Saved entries
= Beginning of Section =

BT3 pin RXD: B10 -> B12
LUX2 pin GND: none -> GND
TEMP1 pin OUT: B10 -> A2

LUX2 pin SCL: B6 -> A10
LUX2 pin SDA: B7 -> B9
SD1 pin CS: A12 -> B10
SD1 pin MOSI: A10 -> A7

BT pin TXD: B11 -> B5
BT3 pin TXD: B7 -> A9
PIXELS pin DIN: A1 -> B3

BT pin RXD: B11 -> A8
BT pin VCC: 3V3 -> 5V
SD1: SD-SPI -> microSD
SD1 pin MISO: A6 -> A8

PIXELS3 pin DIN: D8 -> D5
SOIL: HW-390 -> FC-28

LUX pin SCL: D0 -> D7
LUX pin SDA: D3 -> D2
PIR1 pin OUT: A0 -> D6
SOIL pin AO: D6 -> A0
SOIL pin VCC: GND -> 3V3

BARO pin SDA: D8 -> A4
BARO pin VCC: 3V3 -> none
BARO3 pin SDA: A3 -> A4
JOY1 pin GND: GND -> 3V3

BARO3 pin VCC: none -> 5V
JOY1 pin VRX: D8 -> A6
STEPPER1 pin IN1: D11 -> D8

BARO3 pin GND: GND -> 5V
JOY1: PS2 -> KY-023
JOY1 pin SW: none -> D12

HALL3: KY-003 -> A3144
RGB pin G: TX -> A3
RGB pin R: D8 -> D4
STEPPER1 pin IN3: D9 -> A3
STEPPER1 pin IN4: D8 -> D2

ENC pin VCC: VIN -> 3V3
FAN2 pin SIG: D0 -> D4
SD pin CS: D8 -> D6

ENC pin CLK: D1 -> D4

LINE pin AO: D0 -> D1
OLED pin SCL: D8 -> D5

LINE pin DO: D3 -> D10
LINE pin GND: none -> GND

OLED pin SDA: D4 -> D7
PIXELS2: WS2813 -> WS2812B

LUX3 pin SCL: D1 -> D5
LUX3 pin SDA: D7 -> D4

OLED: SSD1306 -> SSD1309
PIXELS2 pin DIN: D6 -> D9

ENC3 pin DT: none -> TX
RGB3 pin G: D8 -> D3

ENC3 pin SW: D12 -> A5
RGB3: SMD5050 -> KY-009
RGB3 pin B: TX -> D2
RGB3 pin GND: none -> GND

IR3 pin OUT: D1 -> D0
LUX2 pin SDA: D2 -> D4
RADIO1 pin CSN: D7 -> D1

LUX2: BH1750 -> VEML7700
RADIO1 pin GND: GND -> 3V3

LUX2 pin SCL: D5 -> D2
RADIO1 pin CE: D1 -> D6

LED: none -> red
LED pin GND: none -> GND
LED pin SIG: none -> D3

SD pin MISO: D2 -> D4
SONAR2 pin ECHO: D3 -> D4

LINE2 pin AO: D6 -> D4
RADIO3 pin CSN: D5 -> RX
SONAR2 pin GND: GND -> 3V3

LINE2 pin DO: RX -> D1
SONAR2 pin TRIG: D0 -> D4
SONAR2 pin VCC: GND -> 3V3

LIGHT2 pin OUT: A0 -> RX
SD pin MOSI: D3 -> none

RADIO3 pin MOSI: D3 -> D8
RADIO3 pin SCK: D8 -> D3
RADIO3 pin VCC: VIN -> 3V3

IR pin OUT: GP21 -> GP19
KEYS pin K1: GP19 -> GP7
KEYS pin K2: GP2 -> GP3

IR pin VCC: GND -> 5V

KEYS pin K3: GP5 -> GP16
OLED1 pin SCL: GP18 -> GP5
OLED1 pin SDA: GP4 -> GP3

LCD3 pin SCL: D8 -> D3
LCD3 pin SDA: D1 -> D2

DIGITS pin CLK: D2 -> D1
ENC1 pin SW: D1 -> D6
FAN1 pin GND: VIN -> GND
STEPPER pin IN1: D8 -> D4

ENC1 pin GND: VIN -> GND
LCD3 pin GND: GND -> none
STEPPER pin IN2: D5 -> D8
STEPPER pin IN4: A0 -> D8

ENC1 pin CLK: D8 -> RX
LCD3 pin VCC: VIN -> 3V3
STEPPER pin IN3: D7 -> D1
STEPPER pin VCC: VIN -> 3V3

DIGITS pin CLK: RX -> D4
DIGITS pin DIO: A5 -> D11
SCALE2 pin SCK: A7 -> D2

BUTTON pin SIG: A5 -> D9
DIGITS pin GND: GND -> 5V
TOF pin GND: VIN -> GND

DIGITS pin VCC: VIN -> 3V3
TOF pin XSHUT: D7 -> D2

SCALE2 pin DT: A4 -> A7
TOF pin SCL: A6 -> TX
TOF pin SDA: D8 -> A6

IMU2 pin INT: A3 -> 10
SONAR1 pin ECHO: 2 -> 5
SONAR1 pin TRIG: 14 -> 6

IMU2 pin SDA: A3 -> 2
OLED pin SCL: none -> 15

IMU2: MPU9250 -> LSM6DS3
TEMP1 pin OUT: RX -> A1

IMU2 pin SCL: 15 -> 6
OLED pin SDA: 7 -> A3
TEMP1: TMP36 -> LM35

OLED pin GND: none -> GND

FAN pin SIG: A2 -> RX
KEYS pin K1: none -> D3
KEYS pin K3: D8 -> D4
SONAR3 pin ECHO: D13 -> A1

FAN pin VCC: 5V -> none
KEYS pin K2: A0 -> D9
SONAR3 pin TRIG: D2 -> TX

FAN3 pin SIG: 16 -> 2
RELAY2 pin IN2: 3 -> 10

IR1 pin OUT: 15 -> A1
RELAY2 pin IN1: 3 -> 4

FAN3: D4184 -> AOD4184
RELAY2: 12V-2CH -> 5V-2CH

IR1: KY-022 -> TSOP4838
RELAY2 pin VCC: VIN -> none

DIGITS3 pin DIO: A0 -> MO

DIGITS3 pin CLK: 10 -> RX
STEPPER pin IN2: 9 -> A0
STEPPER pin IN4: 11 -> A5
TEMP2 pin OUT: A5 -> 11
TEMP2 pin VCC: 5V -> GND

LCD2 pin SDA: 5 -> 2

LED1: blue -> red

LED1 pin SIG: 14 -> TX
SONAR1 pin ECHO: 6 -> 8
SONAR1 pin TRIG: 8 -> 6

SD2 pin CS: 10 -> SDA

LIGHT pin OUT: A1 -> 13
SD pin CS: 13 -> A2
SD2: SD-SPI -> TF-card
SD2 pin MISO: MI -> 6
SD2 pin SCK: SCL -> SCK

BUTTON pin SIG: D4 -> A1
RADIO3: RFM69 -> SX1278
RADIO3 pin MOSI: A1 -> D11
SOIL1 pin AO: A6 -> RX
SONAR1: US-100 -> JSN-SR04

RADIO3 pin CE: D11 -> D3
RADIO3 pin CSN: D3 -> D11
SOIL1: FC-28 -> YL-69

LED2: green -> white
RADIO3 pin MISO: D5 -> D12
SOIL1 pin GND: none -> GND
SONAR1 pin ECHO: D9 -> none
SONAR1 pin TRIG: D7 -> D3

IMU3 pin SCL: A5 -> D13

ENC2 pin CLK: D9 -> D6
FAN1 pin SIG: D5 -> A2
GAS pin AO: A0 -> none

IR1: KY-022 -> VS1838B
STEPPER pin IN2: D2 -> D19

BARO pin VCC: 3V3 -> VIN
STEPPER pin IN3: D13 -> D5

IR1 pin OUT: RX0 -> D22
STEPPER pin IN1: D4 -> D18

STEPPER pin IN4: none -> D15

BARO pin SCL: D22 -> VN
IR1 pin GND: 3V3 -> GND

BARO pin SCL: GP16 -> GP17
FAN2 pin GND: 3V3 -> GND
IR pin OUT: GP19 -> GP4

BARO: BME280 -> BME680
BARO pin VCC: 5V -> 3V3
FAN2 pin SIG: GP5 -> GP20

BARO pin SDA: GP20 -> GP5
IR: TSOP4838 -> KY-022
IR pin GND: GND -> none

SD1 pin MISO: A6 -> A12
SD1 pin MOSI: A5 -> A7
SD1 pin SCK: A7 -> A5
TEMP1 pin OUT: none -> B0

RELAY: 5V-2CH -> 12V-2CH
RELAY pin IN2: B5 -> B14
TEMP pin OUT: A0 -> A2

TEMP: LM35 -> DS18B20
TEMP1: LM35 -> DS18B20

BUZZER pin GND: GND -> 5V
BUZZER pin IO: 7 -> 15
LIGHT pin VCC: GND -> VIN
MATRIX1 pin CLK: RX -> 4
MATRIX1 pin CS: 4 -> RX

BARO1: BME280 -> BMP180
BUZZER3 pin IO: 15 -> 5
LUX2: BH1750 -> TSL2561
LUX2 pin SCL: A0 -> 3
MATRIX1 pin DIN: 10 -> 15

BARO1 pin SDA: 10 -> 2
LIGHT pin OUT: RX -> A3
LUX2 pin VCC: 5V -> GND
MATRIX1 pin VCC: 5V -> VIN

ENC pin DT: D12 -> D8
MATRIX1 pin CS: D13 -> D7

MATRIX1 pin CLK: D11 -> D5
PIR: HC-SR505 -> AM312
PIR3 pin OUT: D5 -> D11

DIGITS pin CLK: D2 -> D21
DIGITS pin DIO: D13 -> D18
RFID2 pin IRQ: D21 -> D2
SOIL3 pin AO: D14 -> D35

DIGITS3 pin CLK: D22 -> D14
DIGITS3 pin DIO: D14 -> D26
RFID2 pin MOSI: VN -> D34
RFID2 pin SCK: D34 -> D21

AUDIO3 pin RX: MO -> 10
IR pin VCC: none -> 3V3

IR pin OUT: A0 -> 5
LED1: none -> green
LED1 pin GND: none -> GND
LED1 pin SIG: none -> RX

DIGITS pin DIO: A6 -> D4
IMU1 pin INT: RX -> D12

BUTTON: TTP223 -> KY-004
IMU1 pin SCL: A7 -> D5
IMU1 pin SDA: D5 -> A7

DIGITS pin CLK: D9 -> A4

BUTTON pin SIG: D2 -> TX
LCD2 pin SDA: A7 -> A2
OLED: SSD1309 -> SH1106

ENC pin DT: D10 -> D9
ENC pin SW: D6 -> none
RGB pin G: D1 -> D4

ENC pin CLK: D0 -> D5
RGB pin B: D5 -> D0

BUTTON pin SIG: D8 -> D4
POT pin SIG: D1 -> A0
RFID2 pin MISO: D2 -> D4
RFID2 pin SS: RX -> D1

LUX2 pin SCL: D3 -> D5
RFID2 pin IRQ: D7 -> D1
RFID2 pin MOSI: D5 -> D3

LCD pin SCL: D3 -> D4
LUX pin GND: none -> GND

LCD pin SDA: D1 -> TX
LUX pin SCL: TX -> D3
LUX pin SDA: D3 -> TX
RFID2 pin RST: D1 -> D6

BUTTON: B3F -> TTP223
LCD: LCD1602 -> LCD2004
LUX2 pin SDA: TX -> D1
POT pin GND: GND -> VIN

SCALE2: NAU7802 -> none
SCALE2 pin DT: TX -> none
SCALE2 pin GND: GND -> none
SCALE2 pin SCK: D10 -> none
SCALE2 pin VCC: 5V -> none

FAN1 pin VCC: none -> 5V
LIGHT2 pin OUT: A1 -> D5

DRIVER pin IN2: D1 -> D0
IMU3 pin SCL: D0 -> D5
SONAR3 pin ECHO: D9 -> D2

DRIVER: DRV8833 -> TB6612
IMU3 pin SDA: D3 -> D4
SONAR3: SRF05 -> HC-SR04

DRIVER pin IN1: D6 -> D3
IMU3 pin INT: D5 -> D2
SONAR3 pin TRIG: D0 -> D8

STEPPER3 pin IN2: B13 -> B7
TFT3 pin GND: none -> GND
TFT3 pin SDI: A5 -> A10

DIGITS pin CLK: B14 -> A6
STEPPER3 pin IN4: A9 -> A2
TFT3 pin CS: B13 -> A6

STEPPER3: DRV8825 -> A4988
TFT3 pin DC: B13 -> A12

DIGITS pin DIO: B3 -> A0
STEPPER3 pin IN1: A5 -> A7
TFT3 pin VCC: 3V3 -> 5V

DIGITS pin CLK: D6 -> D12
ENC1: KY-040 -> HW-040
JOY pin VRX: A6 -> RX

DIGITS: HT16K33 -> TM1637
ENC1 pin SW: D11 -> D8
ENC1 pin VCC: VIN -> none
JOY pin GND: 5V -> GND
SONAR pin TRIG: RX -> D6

= End of Section =

◆ ASSIGNMENT ◆
Find the word "BUTTON" in the entries above and gather every line that holds it.

◆ SOLUTION ◆
BUTTON pin SIG: A5 -> D9
BUTTON pin SIG: D4 -> A1
BUTTON: TTP223 -> KY-004
BUTTON pin SIG: D2 -> TX
BUTTON pin SIG: D8 -> D4
BUTTON: B3F -> TTP223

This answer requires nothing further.